Task objective -
Scan the records beneath this line for the line holding "(500, 179) = (211, 146): none -> yellow bell" and the line holding "(512, 283) = (315, 168): none", then transcribe exactly those two and all lines between.

(Material for the task begins)

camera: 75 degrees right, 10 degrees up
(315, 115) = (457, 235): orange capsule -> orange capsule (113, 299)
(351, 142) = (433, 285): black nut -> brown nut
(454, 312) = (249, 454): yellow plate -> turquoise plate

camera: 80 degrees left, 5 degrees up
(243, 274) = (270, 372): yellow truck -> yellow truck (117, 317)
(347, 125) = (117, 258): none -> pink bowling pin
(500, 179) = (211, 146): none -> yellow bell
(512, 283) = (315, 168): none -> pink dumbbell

(Material for the task ends)
(Material for the task begins)

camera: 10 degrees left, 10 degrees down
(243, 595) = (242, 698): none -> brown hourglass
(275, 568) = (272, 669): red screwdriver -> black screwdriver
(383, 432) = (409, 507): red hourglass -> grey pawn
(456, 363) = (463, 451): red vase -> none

(Material for the task ends)

Written answer -
(500, 179) = (211, 146): none -> yellow bell
(512, 283) = (315, 168): none -> pink dumbbell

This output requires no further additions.